What the task requires => Up to and including the line that contains "turquoise cup: 5 -> 2", reproduce every line exactly, beginning with the first line below.

Coordinate-based change listings =>

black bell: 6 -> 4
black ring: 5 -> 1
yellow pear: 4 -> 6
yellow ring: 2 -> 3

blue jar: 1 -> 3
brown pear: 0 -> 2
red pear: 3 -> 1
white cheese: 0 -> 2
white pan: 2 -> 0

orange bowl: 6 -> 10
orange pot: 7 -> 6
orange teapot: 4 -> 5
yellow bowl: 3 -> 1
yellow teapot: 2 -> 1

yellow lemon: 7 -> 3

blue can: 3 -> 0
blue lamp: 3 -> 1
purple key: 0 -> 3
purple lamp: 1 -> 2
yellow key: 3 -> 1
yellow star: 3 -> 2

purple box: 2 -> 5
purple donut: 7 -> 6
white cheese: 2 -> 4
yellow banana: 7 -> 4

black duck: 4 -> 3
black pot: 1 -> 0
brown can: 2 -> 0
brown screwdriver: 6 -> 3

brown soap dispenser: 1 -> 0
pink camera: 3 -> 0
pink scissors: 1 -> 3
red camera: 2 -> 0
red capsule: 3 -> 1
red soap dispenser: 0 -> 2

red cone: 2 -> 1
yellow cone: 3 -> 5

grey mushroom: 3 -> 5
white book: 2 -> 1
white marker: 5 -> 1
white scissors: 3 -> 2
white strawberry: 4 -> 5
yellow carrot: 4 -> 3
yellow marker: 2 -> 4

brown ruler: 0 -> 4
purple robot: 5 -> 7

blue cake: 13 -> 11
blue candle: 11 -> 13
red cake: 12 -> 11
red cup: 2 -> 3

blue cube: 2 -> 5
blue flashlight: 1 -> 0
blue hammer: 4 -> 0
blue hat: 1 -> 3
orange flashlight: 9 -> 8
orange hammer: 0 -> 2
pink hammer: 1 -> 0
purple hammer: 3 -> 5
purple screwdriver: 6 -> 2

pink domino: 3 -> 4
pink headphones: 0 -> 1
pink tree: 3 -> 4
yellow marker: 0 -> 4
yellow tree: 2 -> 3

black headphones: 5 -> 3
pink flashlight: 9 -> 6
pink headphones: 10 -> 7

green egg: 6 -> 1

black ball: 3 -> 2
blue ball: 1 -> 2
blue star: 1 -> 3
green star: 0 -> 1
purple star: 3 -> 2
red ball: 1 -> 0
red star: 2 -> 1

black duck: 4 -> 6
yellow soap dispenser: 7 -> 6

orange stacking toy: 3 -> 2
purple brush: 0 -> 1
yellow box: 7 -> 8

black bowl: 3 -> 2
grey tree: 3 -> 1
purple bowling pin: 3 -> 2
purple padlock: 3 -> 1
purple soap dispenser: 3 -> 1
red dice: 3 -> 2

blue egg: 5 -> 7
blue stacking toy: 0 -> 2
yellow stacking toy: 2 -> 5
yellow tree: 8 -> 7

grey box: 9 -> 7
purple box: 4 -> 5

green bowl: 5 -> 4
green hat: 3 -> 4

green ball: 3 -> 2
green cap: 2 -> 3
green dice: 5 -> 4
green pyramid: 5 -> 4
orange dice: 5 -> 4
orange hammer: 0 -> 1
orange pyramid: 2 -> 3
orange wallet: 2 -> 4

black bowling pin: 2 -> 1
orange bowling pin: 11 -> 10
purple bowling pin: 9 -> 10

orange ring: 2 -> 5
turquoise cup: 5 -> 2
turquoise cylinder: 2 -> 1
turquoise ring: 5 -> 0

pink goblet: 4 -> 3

Answer box =>
black bell: 6 -> 4
black ring: 5 -> 1
yellow pear: 4 -> 6
yellow ring: 2 -> 3

blue jar: 1 -> 3
brown pear: 0 -> 2
red pear: 3 -> 1
white cheese: 0 -> 2
white pan: 2 -> 0

orange bowl: 6 -> 10
orange pot: 7 -> 6
orange teapot: 4 -> 5
yellow bowl: 3 -> 1
yellow teapot: 2 -> 1

yellow lemon: 7 -> 3

blue can: 3 -> 0
blue lamp: 3 -> 1
purple key: 0 -> 3
purple lamp: 1 -> 2
yellow key: 3 -> 1
yellow star: 3 -> 2

purple box: 2 -> 5
purple donut: 7 -> 6
white cheese: 2 -> 4
yellow banana: 7 -> 4

black duck: 4 -> 3
black pot: 1 -> 0
brown can: 2 -> 0
brown screwdriver: 6 -> 3

brown soap dispenser: 1 -> 0
pink camera: 3 -> 0
pink scissors: 1 -> 3
red camera: 2 -> 0
red capsule: 3 -> 1
red soap dispenser: 0 -> 2

red cone: 2 -> 1
yellow cone: 3 -> 5

grey mushroom: 3 -> 5
white book: 2 -> 1
white marker: 5 -> 1
white scissors: 3 -> 2
white strawberry: 4 -> 5
yellow carrot: 4 -> 3
yellow marker: 2 -> 4

brown ruler: 0 -> 4
purple robot: 5 -> 7

blue cake: 13 -> 11
blue candle: 11 -> 13
red cake: 12 -> 11
red cup: 2 -> 3

blue cube: 2 -> 5
blue flashlight: 1 -> 0
blue hammer: 4 -> 0
blue hat: 1 -> 3
orange flashlight: 9 -> 8
orange hammer: 0 -> 2
pink hammer: 1 -> 0
purple hammer: 3 -> 5
purple screwdriver: 6 -> 2

pink domino: 3 -> 4
pink headphones: 0 -> 1
pink tree: 3 -> 4
yellow marker: 0 -> 4
yellow tree: 2 -> 3

black headphones: 5 -> 3
pink flashlight: 9 -> 6
pink headphones: 10 -> 7

green egg: 6 -> 1

black ball: 3 -> 2
blue ball: 1 -> 2
blue star: 1 -> 3
green star: 0 -> 1
purple star: 3 -> 2
red ball: 1 -> 0
red star: 2 -> 1

black duck: 4 -> 6
yellow soap dispenser: 7 -> 6

orange stacking toy: 3 -> 2
purple brush: 0 -> 1
yellow box: 7 -> 8

black bowl: 3 -> 2
grey tree: 3 -> 1
purple bowling pin: 3 -> 2
purple padlock: 3 -> 1
purple soap dispenser: 3 -> 1
red dice: 3 -> 2

blue egg: 5 -> 7
blue stacking toy: 0 -> 2
yellow stacking toy: 2 -> 5
yellow tree: 8 -> 7

grey box: 9 -> 7
purple box: 4 -> 5

green bowl: 5 -> 4
green hat: 3 -> 4

green ball: 3 -> 2
green cap: 2 -> 3
green dice: 5 -> 4
green pyramid: 5 -> 4
orange dice: 5 -> 4
orange hammer: 0 -> 1
orange pyramid: 2 -> 3
orange wallet: 2 -> 4

black bowling pin: 2 -> 1
orange bowling pin: 11 -> 10
purple bowling pin: 9 -> 10

orange ring: 2 -> 5
turquoise cup: 5 -> 2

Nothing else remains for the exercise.